__WORK INSTRUCTION__. When the string "strawberry" is part of a line below, that line should be copied.

__DATA SHOWN__.
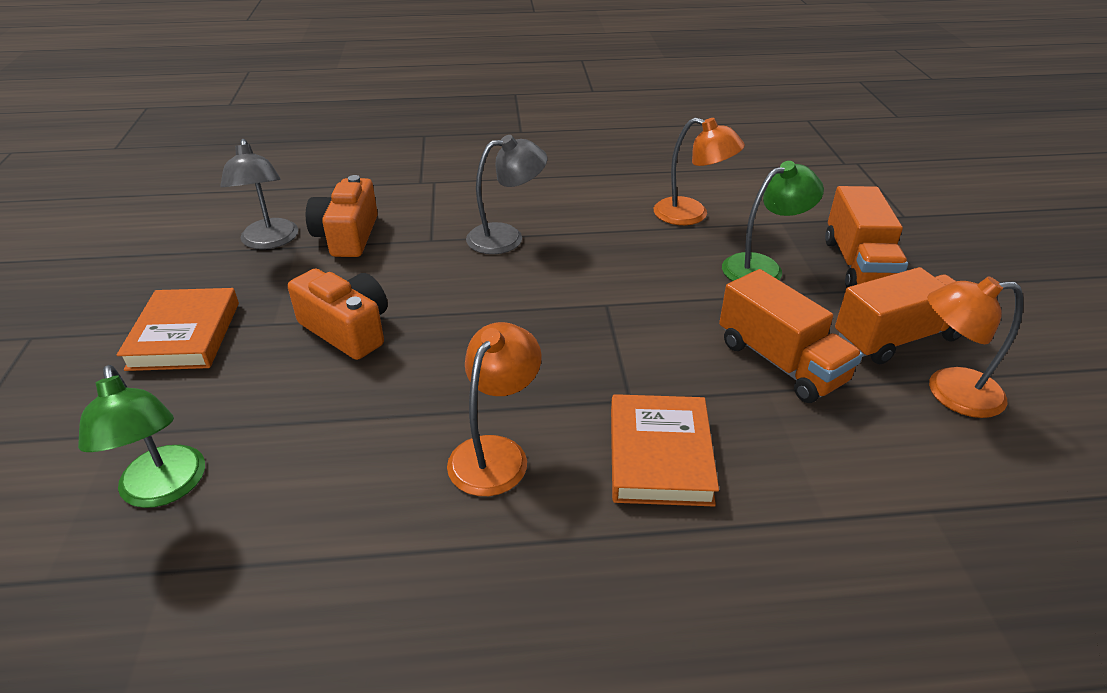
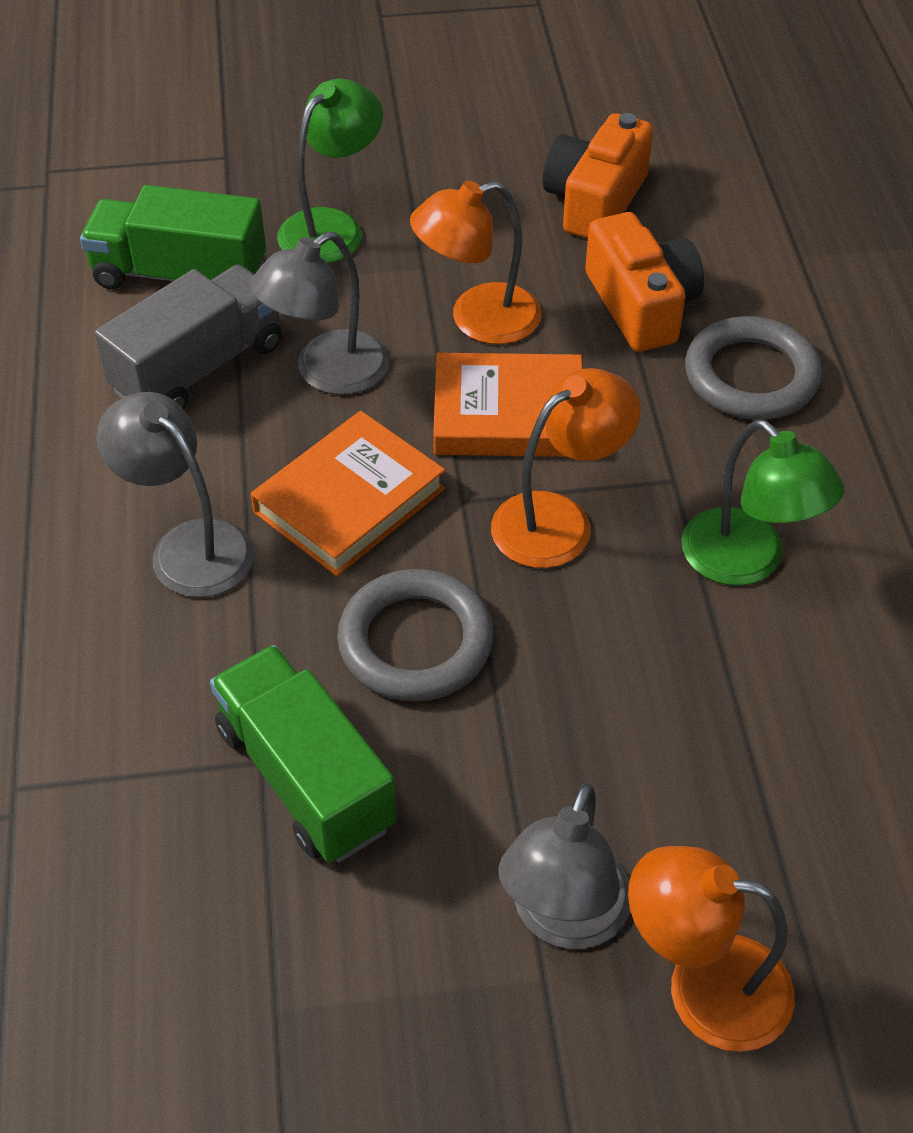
green truck: 0 -> 2
grey lamp: 2 -> 3
grey ring: 0 -> 2
grey truck: 0 -> 1
orange truck: 3 -> 0

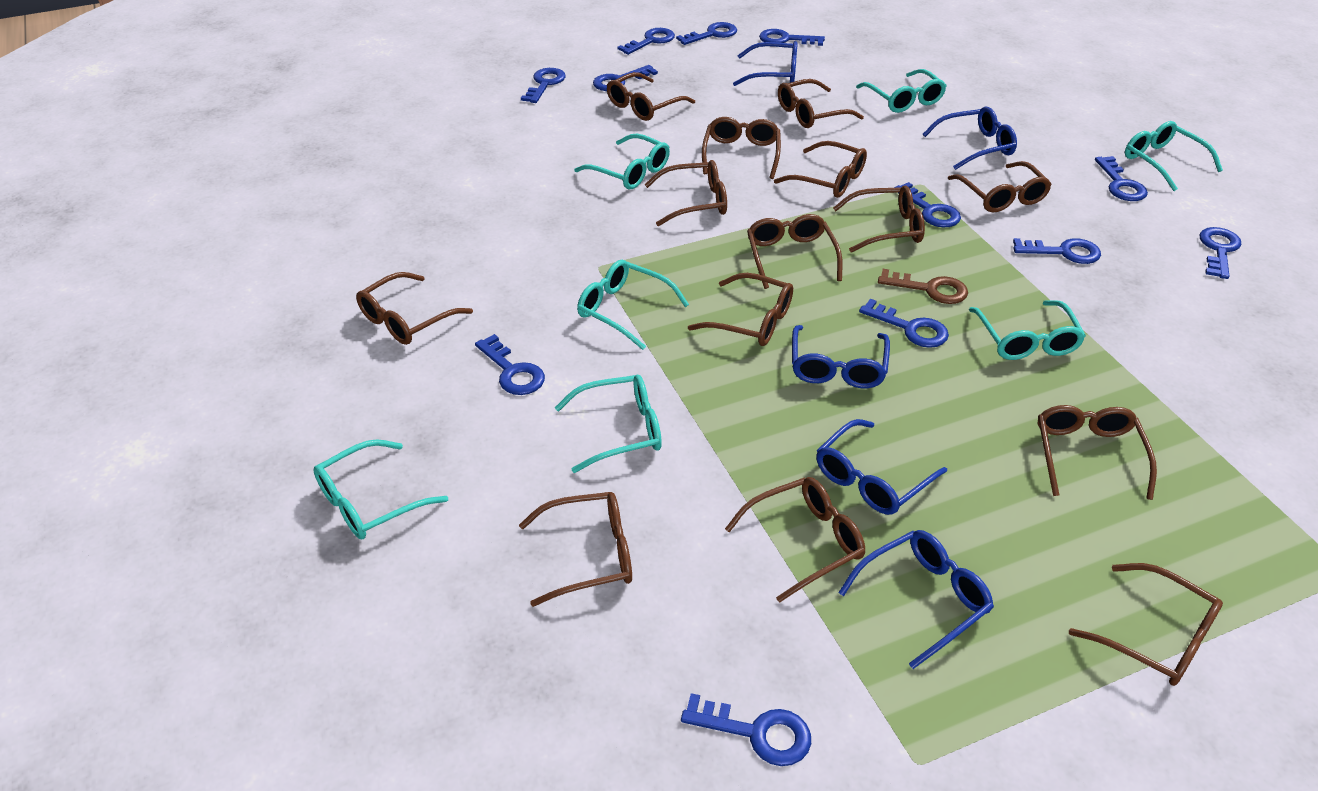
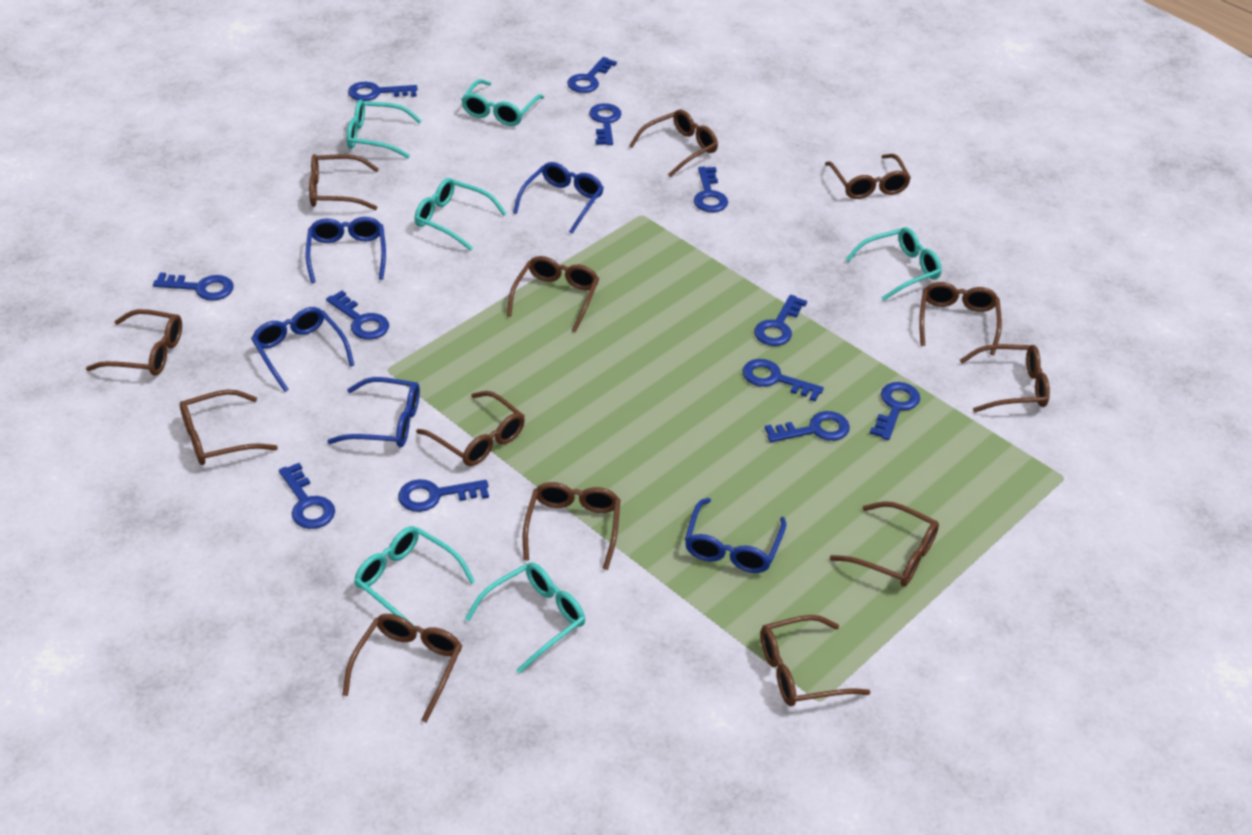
brown glasses: 14 -> 13
brown key: 1 -> 0
turquoise glasses: 7 -> 6

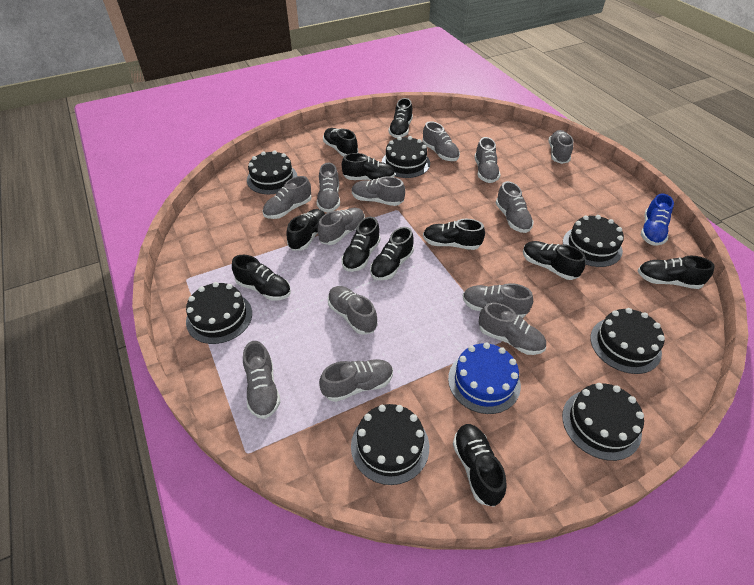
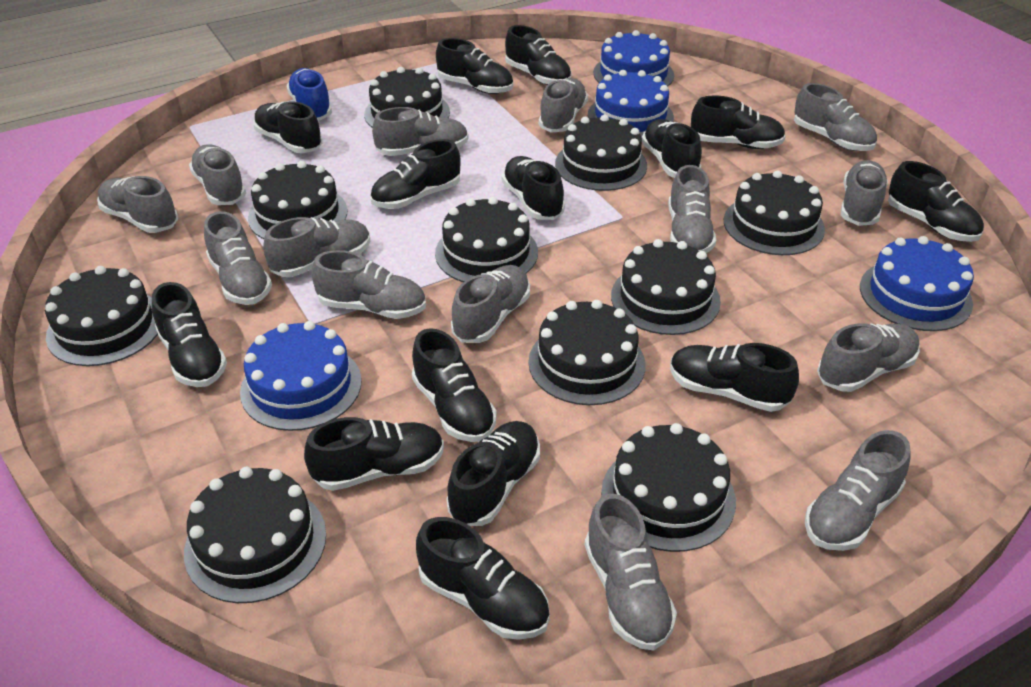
black cake: 7 -> 10
black shoe: 11 -> 14
blue cake: 1 -> 4
grey shoe: 13 -> 14

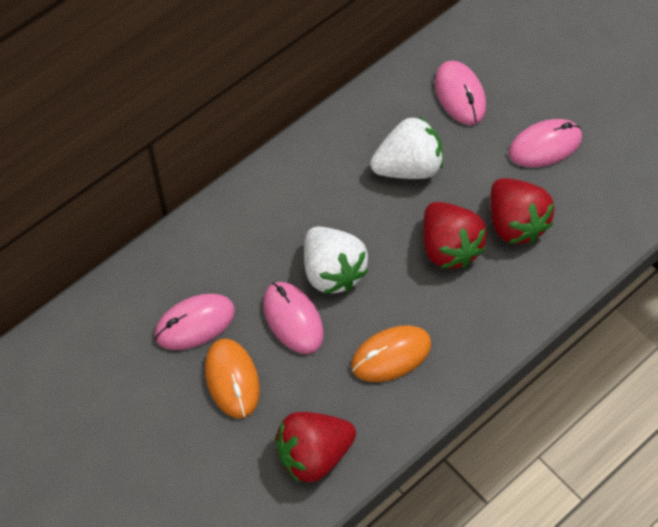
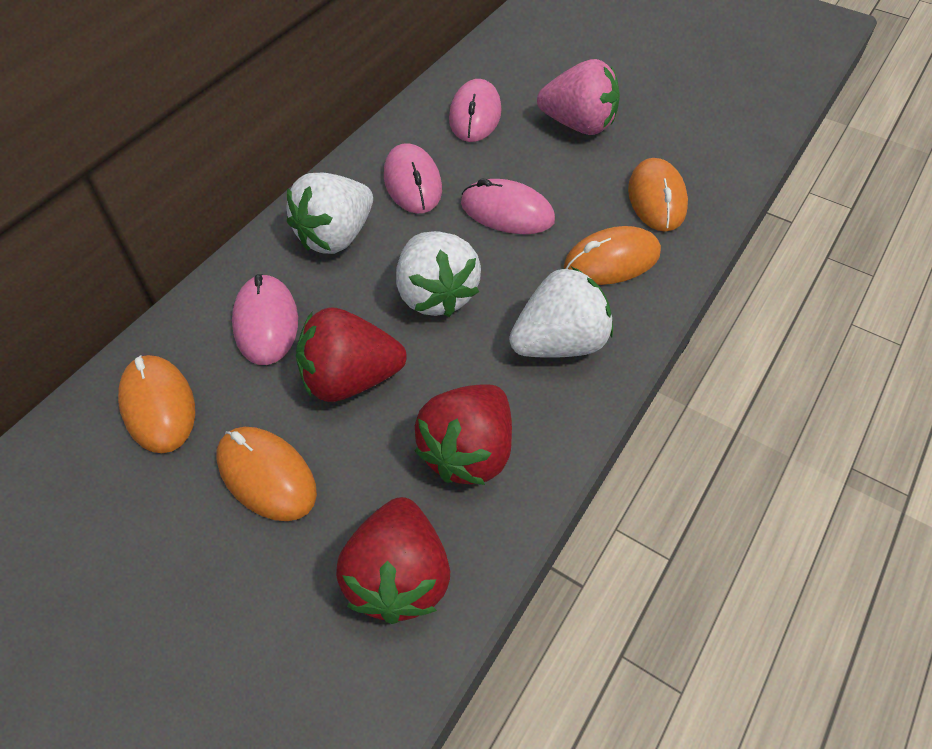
orange mouse: 2 -> 4
pink strawberry: 0 -> 1
white strawberry: 2 -> 3

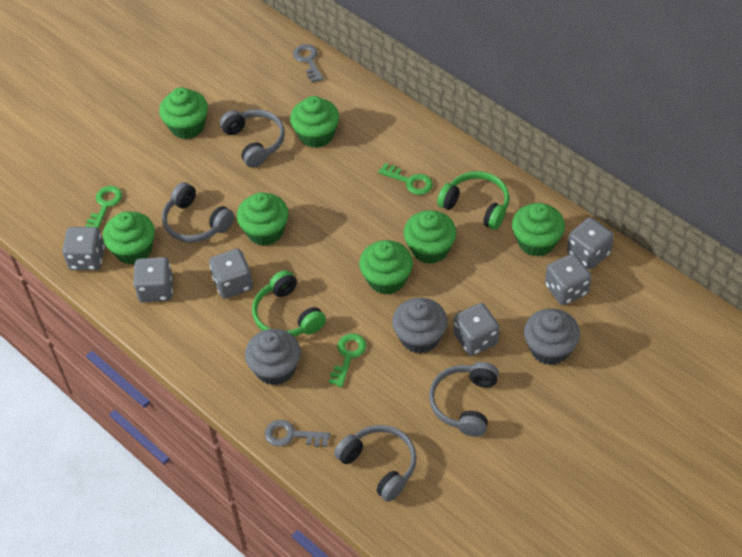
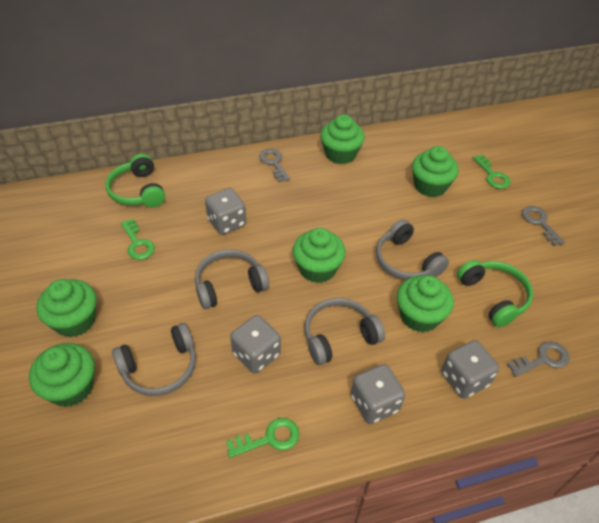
green cupcake: 7 -> 6
grey cupcake: 3 -> 0
grey dice: 6 -> 4
grey key: 2 -> 3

__SOLUTION FOR THIS TASK__.
pink strawberry: 0 -> 1
white strawberry: 2 -> 3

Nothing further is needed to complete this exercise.